### Data for analysis
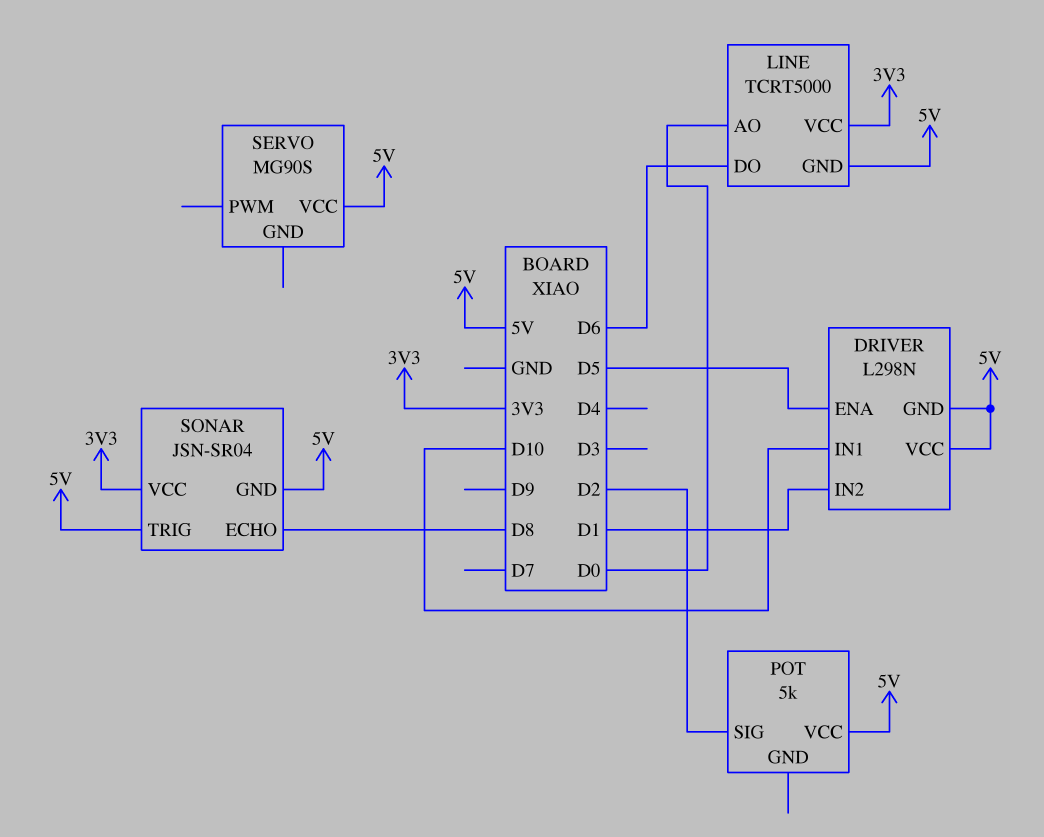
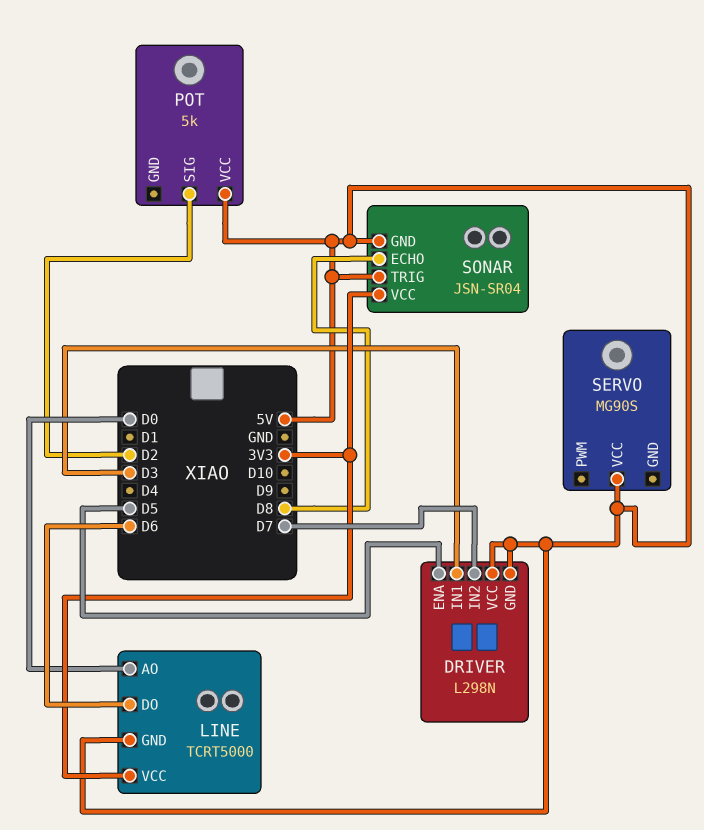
DRIVER pin IN1: D10 -> D3
DRIVER pin IN2: D1 -> D7

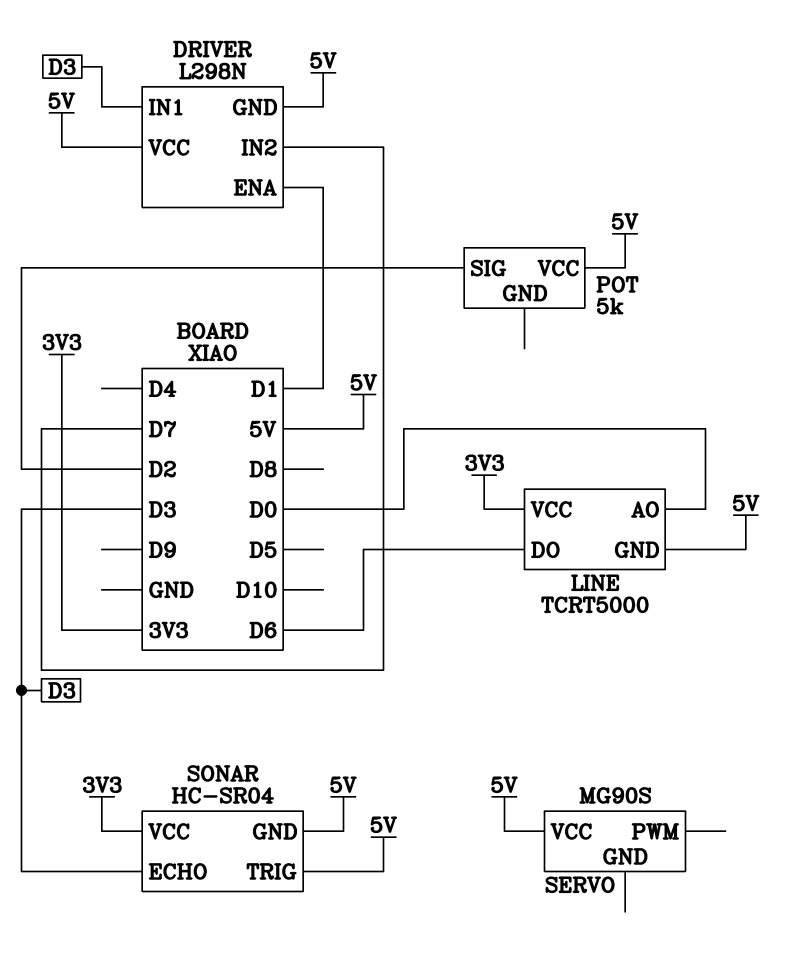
DRIVER pin ENA: D5 -> D1
SONAR: JSN-SR04 -> HC-SR04
SONAR pin ECHO: D8 -> D3

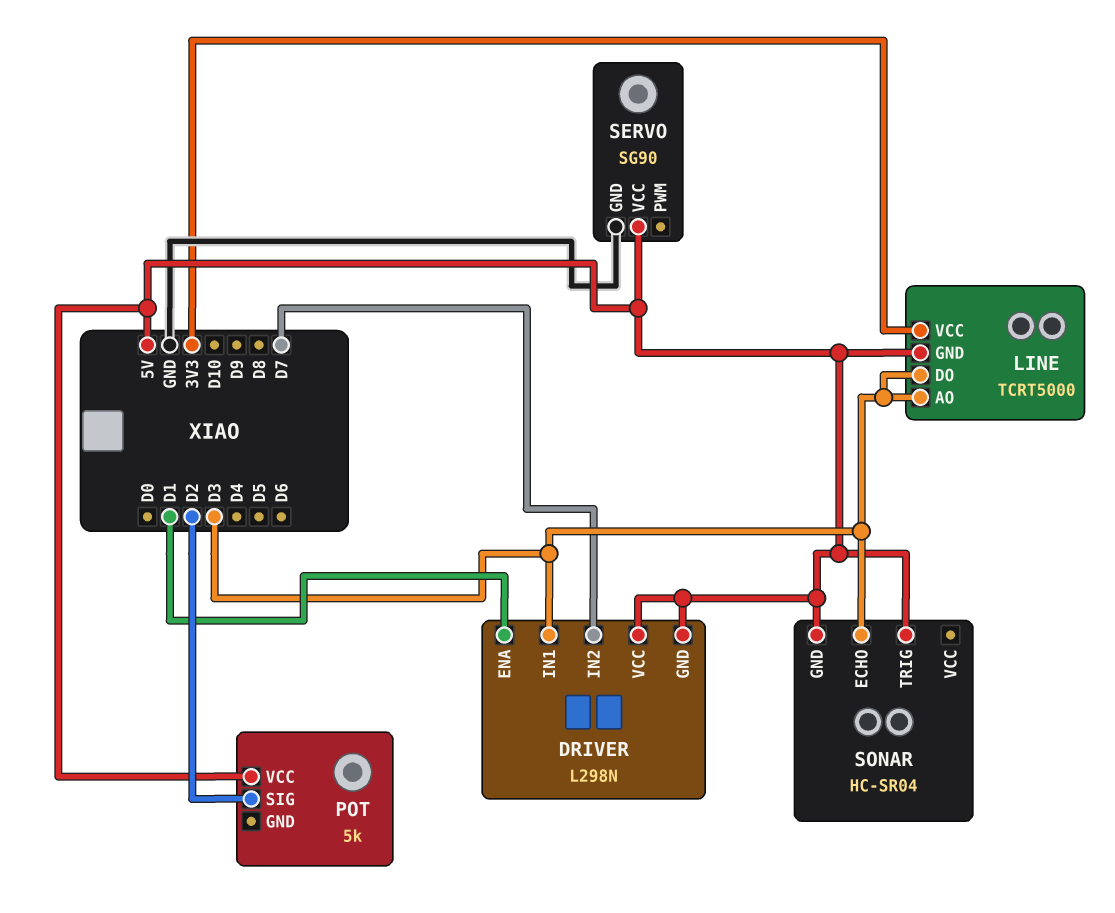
LINE pin AO: D0 -> D3
LINE pin DO: D6 -> D3
SERVO: MG90S -> SG90
SERVO pin GND: none -> GND
SONAR pin VCC: 3V3 -> none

### Task directions
If an entry holds an image, omit that image and print the remainder exactly as it stands.

### Output
DRIVER pin IN1: D10 -> D3
DRIVER pin IN2: D1 -> D7

DRIVER pin ENA: D5 -> D1
SONAR: JSN-SR04 -> HC-SR04
SONAR pin ECHO: D8 -> D3

LINE pin AO: D0 -> D3
LINE pin DO: D6 -> D3
SERVO: MG90S -> SG90
SERVO pin GND: none -> GND
SONAR pin VCC: 3V3 -> none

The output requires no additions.